*Given information:*
Content starts
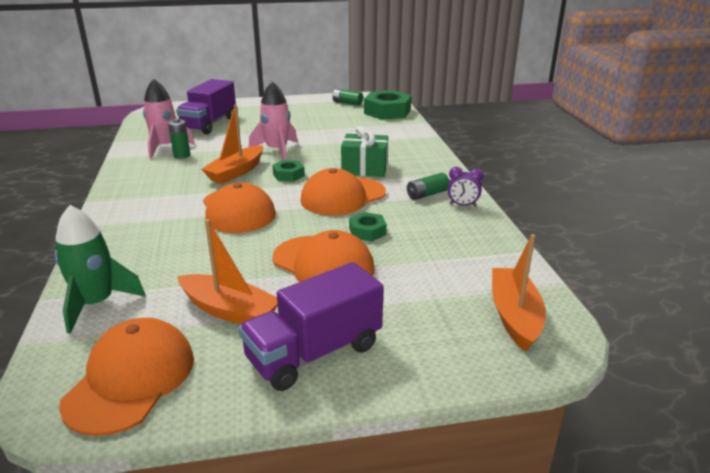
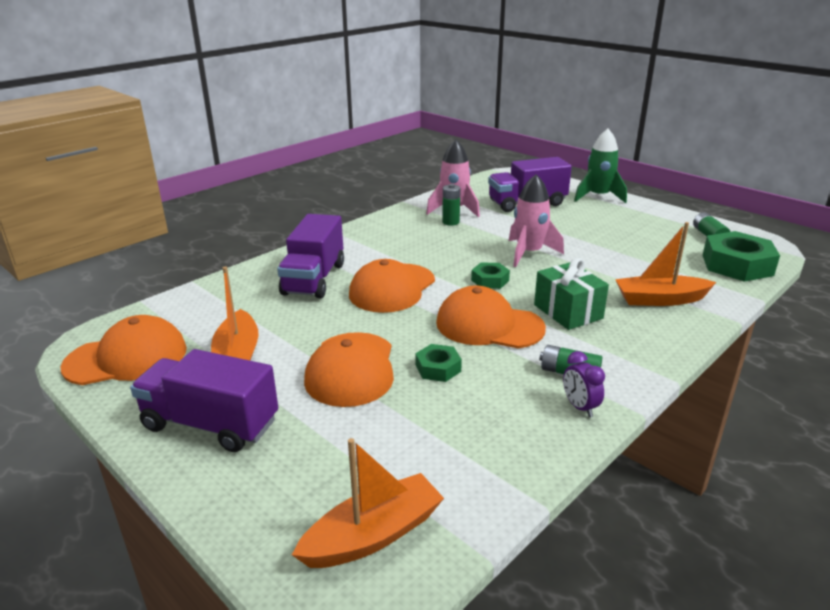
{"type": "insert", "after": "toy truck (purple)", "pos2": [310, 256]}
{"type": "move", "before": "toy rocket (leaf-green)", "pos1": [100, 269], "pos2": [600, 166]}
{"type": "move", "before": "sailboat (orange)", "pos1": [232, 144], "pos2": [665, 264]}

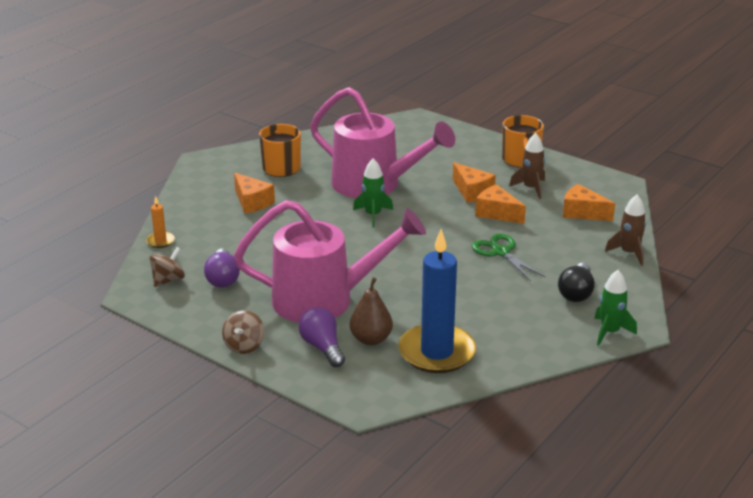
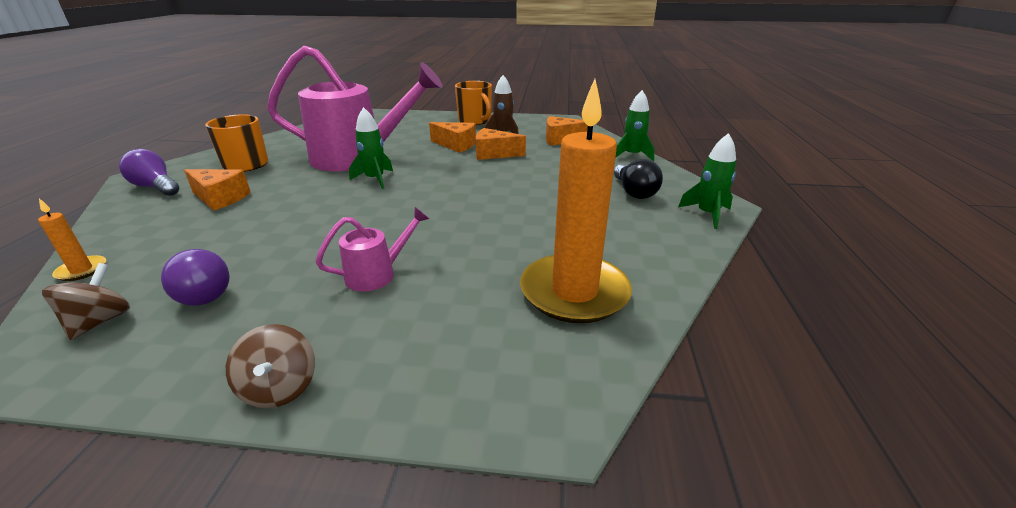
{"type": "move", "before": "lightbulb (purple)", "pos1": [321, 337], "pos2": [149, 172]}
{"type": "resize", "before": "watering pot (pink)", "pos1": [330, 261], "pos2": [372, 249], "scale": 0.43}
{"type": "recolor", "before": "wax candle (blue)", "after": "wax candle (orange)", "pos1": [437, 301], "pos2": [576, 201]}
{"type": "recolor", "before": "toy rocket (russet)", "after": "toy rocket (leaf-green)", "pos1": [625, 230], "pos2": [635, 125]}
{"type": "delete", "before": "pear fruit (russet)", "pos1": [371, 311]}
{"type": "delete", "before": "pair of scissors (leaf-green)", "pos1": [508, 257]}

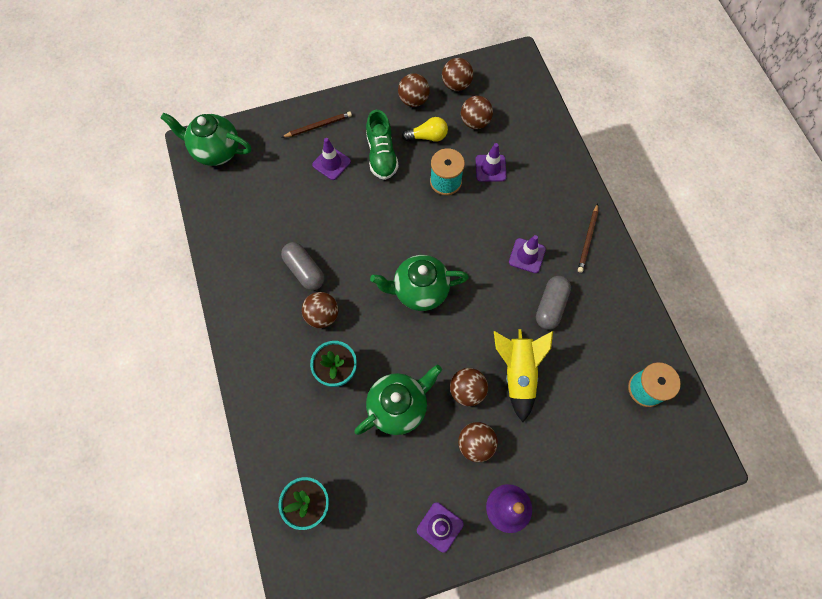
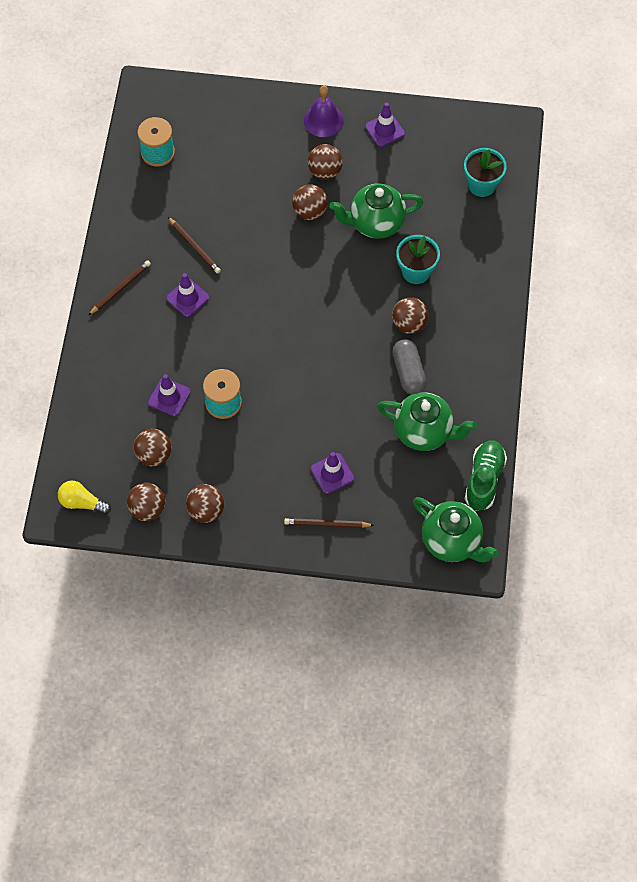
{"type": "move", "before": "lightbulb (yellow)", "pos1": [425, 129], "pos2": [84, 498]}
{"type": "replace", "before": "pill shape (ash-grey)", "after": "lead pencil (russet)", "pos1": [553, 303], "pos2": [194, 245]}
{"type": "move", "before": "tea pot (leaf-green)", "pos1": [419, 283], "pos2": [427, 421]}
{"type": "move", "before": "lace-up shoe (leaf-green)", "pos1": [382, 145], "pos2": [486, 475]}
{"type": "delete", "before": "toy rocket (yellow)", "pos1": [523, 375]}

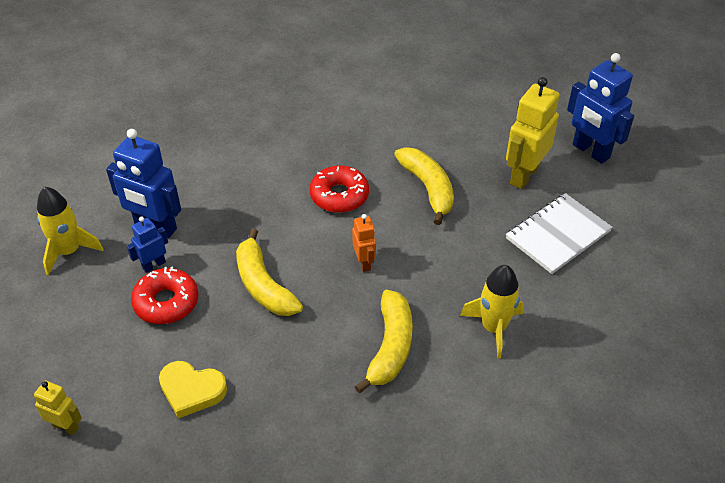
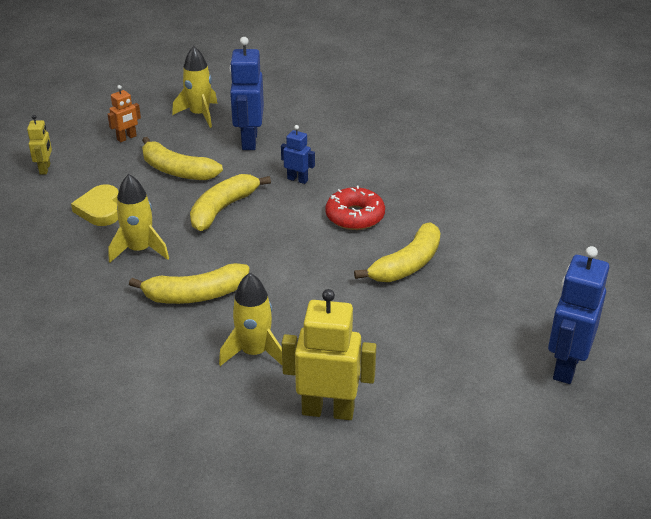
{"type": "move", "before": "robot (orange)", "pos1": [364, 243], "pos2": [124, 113]}
{"type": "insert", "after": "toy rocket (yellow)", "pos2": [138, 218]}
{"type": "replace", "before": "donut (scarlet)", "after": "toy banana (yellow)", "pos1": [165, 295], "pos2": [182, 158]}
{"type": "move", "before": "robot (blue)", "pos1": [147, 244], "pos2": [298, 154]}
{"type": "move", "before": "robot (yellow)", "pos1": [533, 133], "pos2": [329, 354]}
{"type": "delete", "before": "notebook (pure white)", "pos1": [559, 233]}

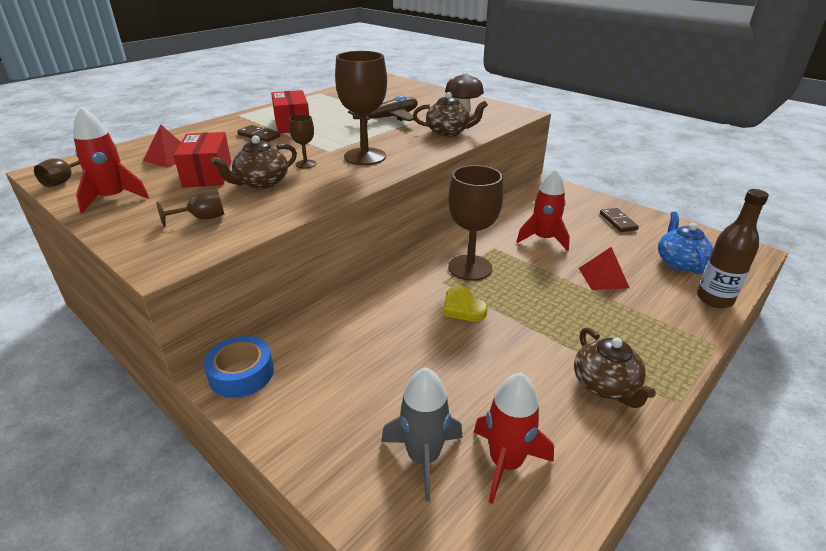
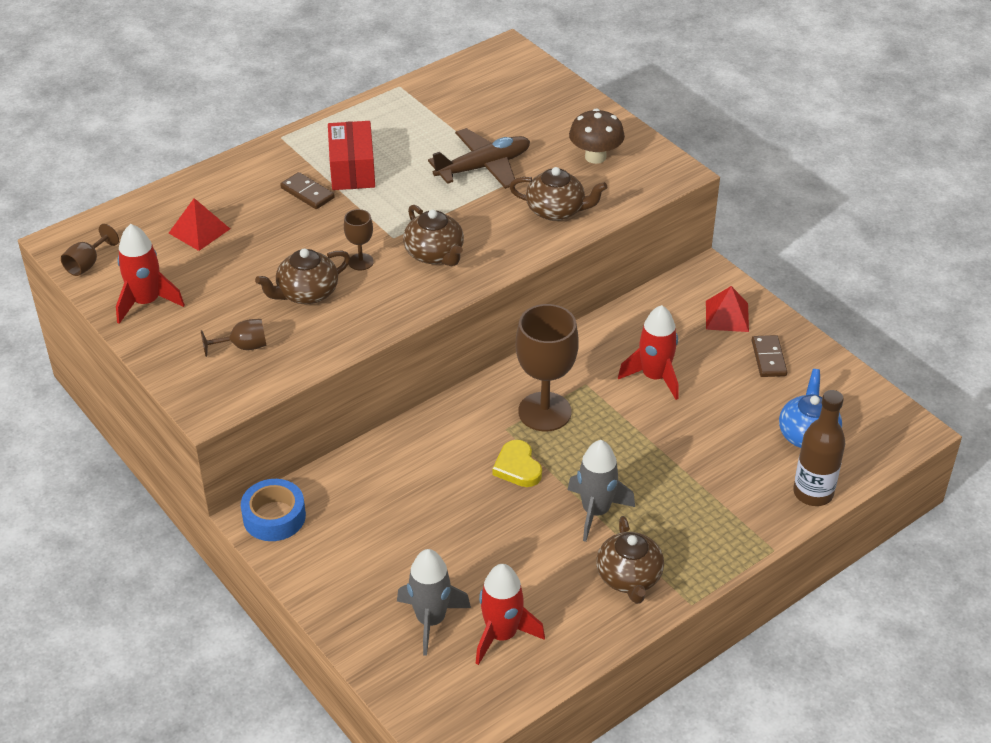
{"type": "replace", "before": "chalice (russet)", "after": "tea pot (russet)", "pos1": [361, 108], "pos2": [433, 235]}
{"type": "insert", "after": "toy rocket (ash-grey)", "pos2": [601, 491]}
{"type": "move", "before": "solid pyramid (scarlet)", "pos1": [604, 268], "pos2": [727, 309]}
{"type": "delete", "before": "package (scarlet)", "pos1": [202, 159]}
Content ends
*About this exercise:* Leaving the pictures aside, repeat the data above exactly.

*Answer for this exercise:*
{"type": "insert", "after": "toy truck (purple)", "pos2": [310, 256]}
{"type": "move", "before": "toy rocket (leaf-green)", "pos1": [100, 269], "pos2": [600, 166]}
{"type": "move", "before": "sailboat (orange)", "pos1": [232, 144], "pos2": [665, 264]}

{"type": "move", "before": "lightbulb (purple)", "pos1": [321, 337], "pos2": [149, 172]}
{"type": "resize", "before": "watering pot (pink)", "pos1": [330, 261], "pos2": [372, 249], "scale": 0.43}
{"type": "recolor", "before": "wax candle (blue)", "after": "wax candle (orange)", "pos1": [437, 301], "pos2": [576, 201]}
{"type": "recolor", "before": "toy rocket (russet)", "after": "toy rocket (leaf-green)", "pos1": [625, 230], "pos2": [635, 125]}
{"type": "delete", "before": "pear fruit (russet)", "pos1": [371, 311]}
{"type": "delete", "before": "pair of scissors (leaf-green)", "pos1": [508, 257]}

{"type": "move", "before": "lightbulb (yellow)", "pos1": [425, 129], "pos2": [84, 498]}
{"type": "replace", "before": "pill shape (ash-grey)", "after": "lead pencil (russet)", "pos1": [553, 303], "pos2": [194, 245]}
{"type": "move", "before": "tea pot (leaf-green)", "pos1": [419, 283], "pos2": [427, 421]}
{"type": "move", "before": "lace-up shoe (leaf-green)", "pos1": [382, 145], "pos2": [486, 475]}
{"type": "delete", "before": "toy rocket (yellow)", "pos1": [523, 375]}

{"type": "move", "before": "robot (orange)", "pos1": [364, 243], "pos2": [124, 113]}
{"type": "insert", "after": "toy rocket (yellow)", "pos2": [138, 218]}
{"type": "replace", "before": "donut (scarlet)", "after": "toy banana (yellow)", "pos1": [165, 295], "pos2": [182, 158]}
{"type": "move", "before": "robot (blue)", "pos1": [147, 244], "pos2": [298, 154]}
{"type": "move", "before": "robot (yellow)", "pos1": [533, 133], "pos2": [329, 354]}
{"type": "delete", "before": "notebook (pure white)", "pos1": [559, 233]}

{"type": "replace", "before": "chalice (russet)", "after": "tea pot (russet)", "pos1": [361, 108], "pos2": [433, 235]}
{"type": "insert", "after": "toy rocket (ash-grey)", "pos2": [601, 491]}
{"type": "move", "before": "solid pyramid (scarlet)", "pos1": [604, 268], "pos2": [727, 309]}
{"type": "delete", "before": "package (scarlet)", "pos1": [202, 159]}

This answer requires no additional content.